**Work to be completed**
From the line with "pink semicircle: (120, 111)" to the line with "gray line: (70, 75) -> (101, 122), moved", output every line below exactly, both ends included. Skip the pictures.

**Data extract**
=== Begin Enclosure ===
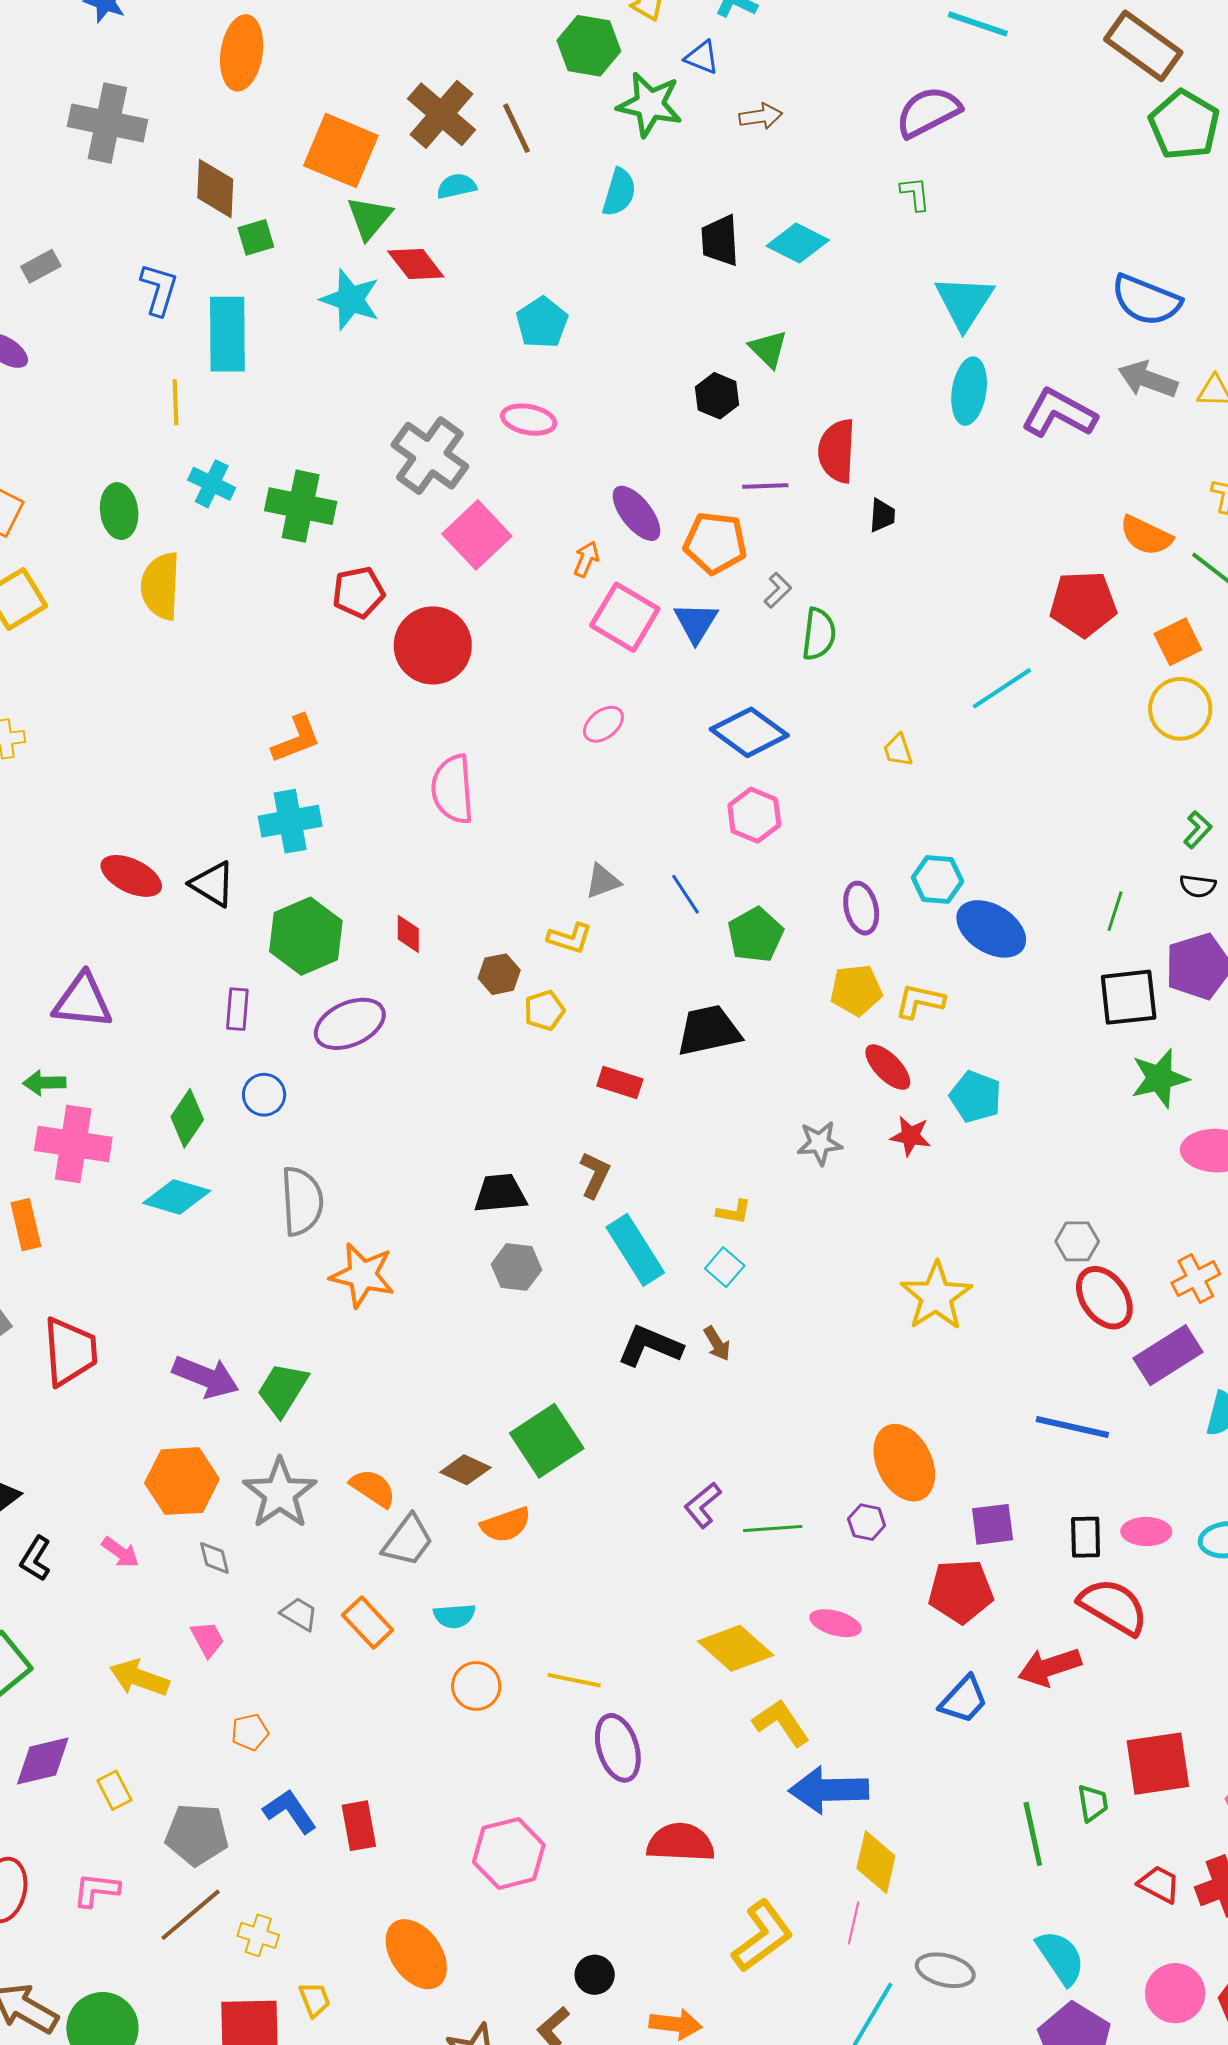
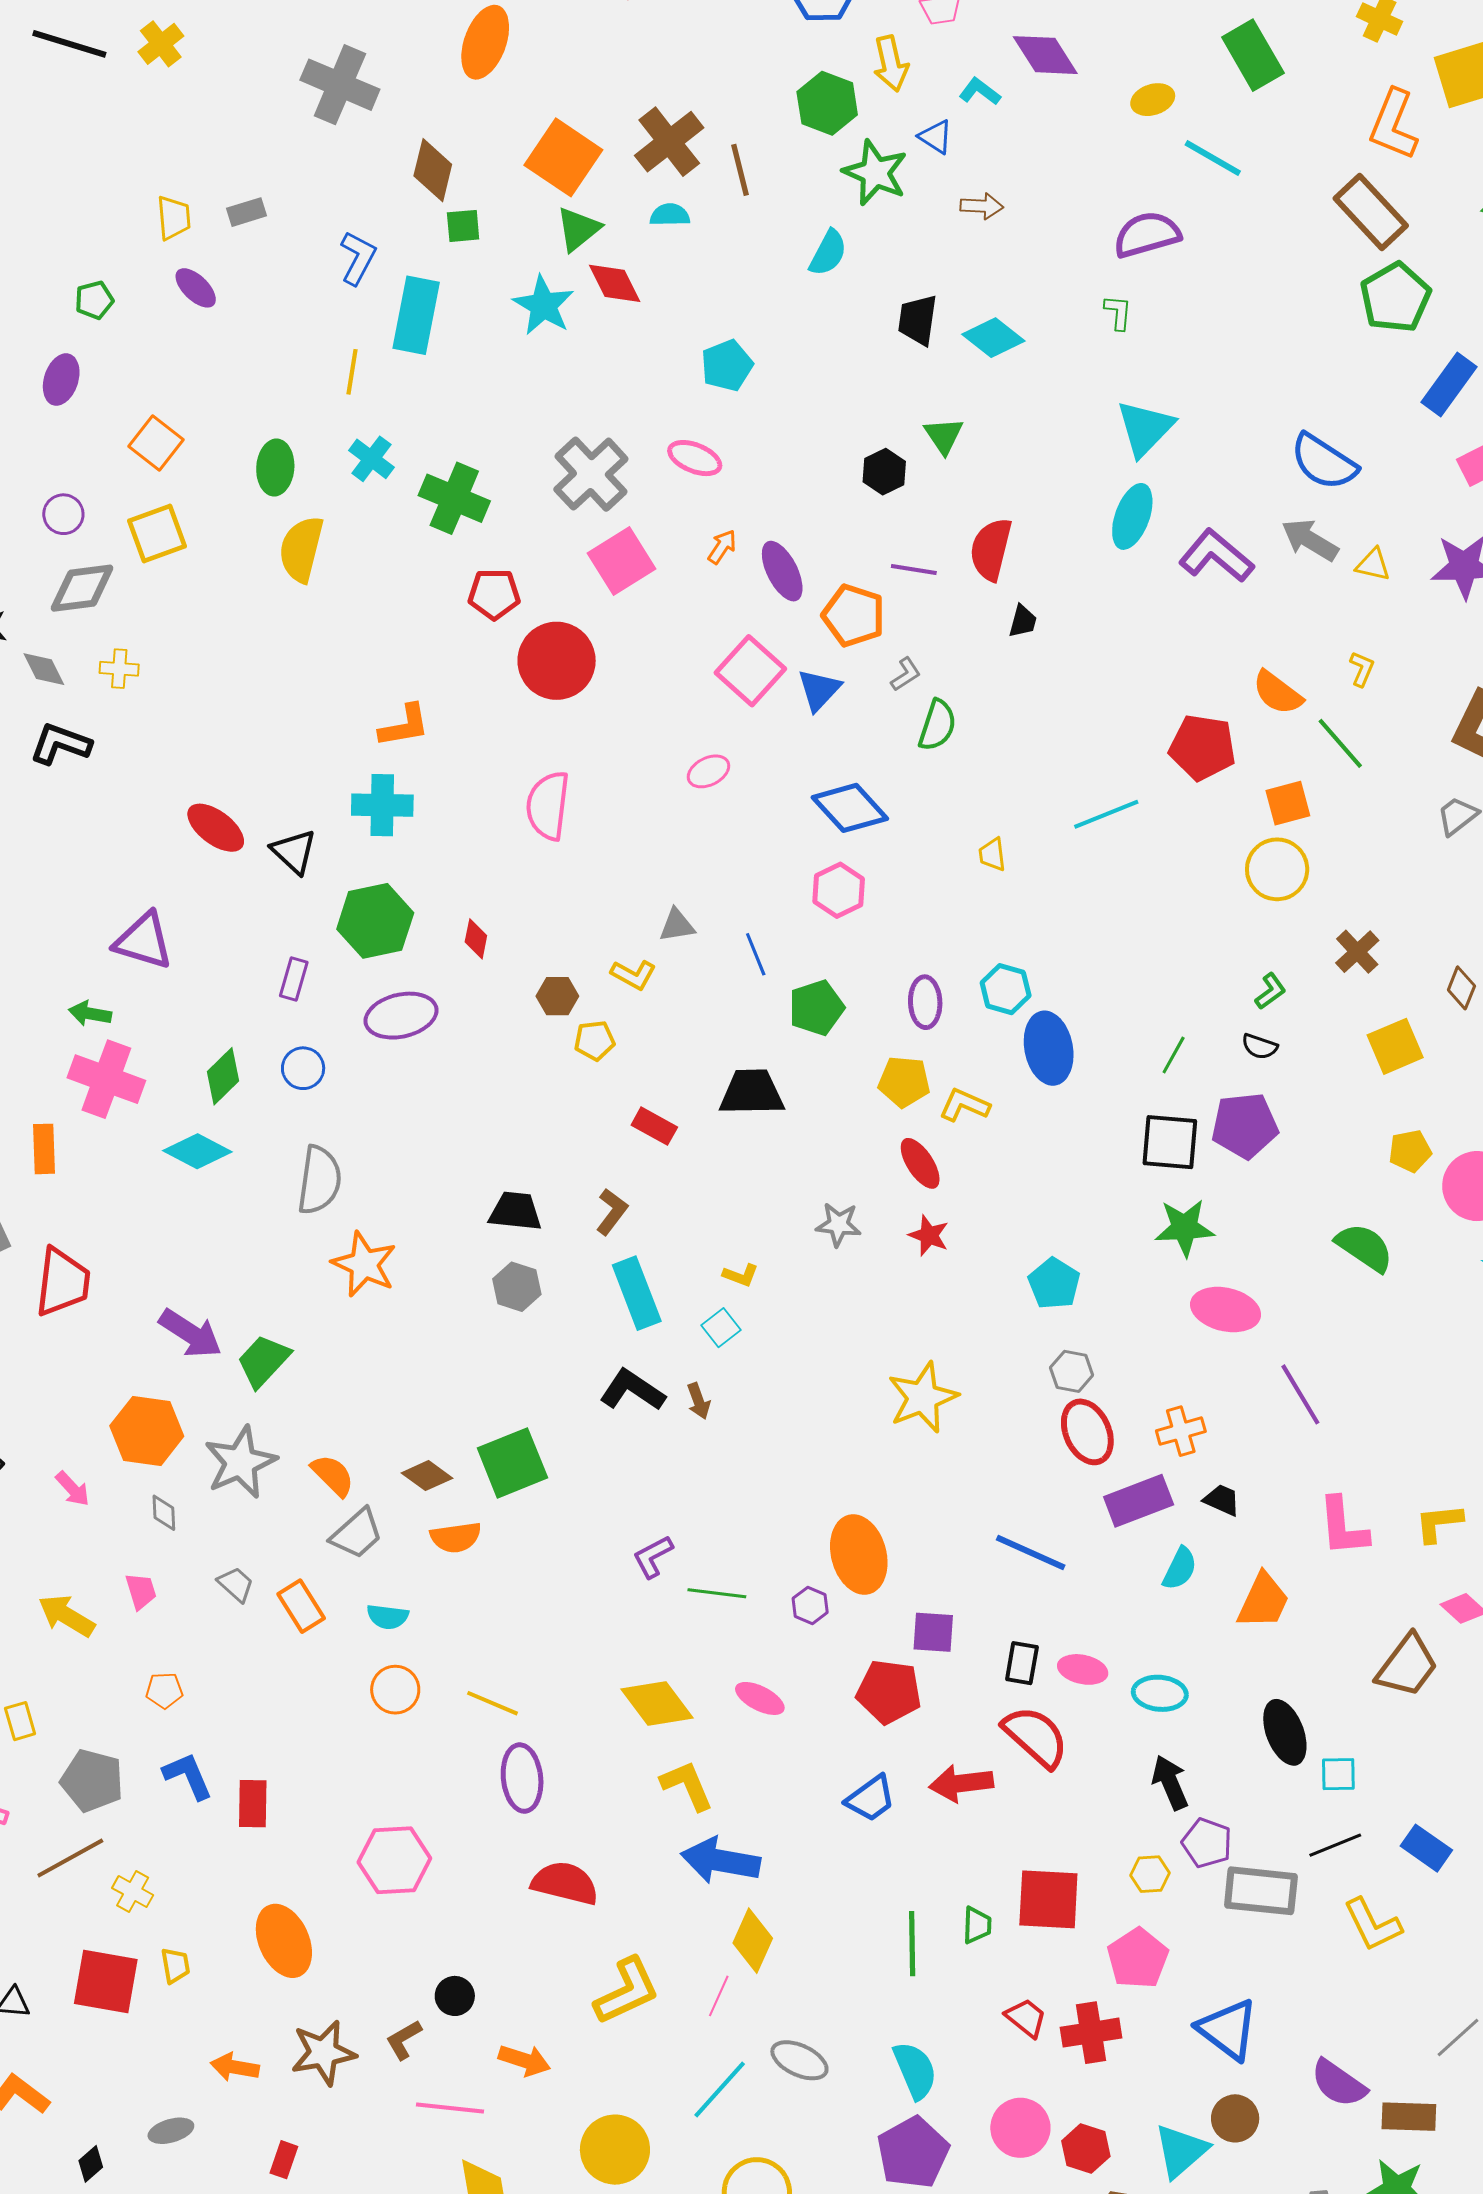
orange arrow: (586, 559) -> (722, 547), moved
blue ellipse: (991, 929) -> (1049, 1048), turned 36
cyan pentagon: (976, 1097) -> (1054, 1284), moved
=== End Enclosure ===
=== Begin Enclosure ===
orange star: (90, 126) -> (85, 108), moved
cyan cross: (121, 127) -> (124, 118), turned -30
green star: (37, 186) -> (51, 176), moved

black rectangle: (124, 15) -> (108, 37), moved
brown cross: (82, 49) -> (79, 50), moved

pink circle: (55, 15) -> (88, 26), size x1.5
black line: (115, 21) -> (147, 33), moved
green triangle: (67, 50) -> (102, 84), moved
=== End Enclosure ===
=== Begin Enclosure ===
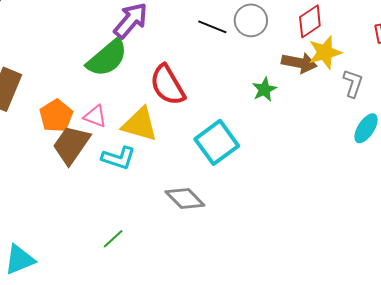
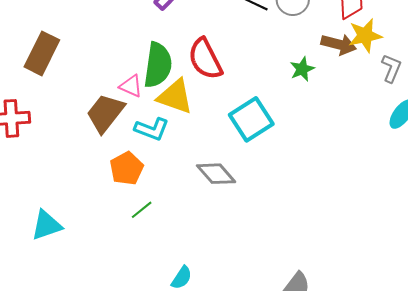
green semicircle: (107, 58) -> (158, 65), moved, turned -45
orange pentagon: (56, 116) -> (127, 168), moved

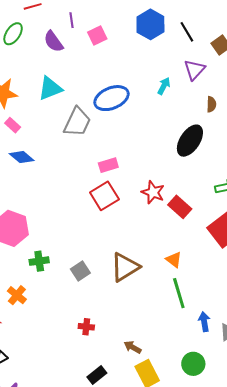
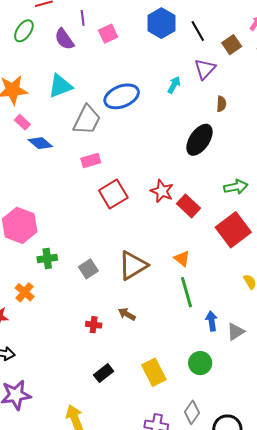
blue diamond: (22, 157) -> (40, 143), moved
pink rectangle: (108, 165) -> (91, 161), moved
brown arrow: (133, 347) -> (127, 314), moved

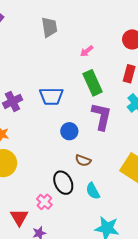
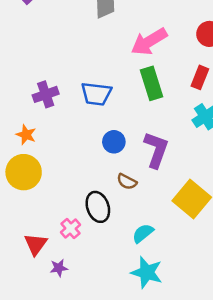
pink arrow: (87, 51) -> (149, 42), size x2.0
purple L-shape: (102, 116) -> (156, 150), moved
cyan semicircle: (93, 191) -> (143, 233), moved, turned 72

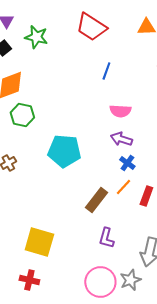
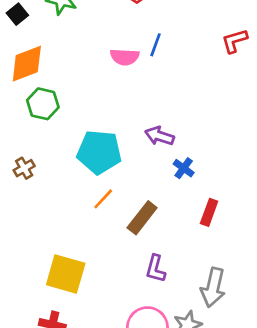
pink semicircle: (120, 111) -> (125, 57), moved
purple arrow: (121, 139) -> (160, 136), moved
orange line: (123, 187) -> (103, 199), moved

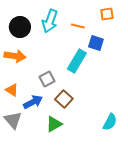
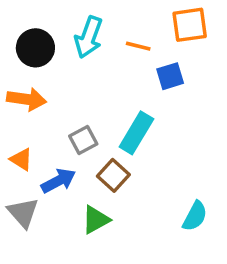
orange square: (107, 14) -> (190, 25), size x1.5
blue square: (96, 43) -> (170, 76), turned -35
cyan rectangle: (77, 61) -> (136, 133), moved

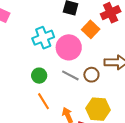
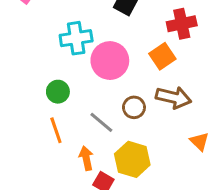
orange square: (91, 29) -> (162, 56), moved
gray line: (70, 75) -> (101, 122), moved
=== End Enclosure ===
**Solution for this problem**
pink semicircle: (120, 111) -> (125, 57), moved
purple arrow: (121, 139) -> (160, 136), moved
orange line: (123, 187) -> (103, 199), moved

orange square: (107, 14) -> (190, 25), size x1.5
blue square: (96, 43) -> (170, 76), turned -35
cyan rectangle: (77, 61) -> (136, 133), moved

orange square: (91, 29) -> (162, 56), moved
gray line: (70, 75) -> (101, 122), moved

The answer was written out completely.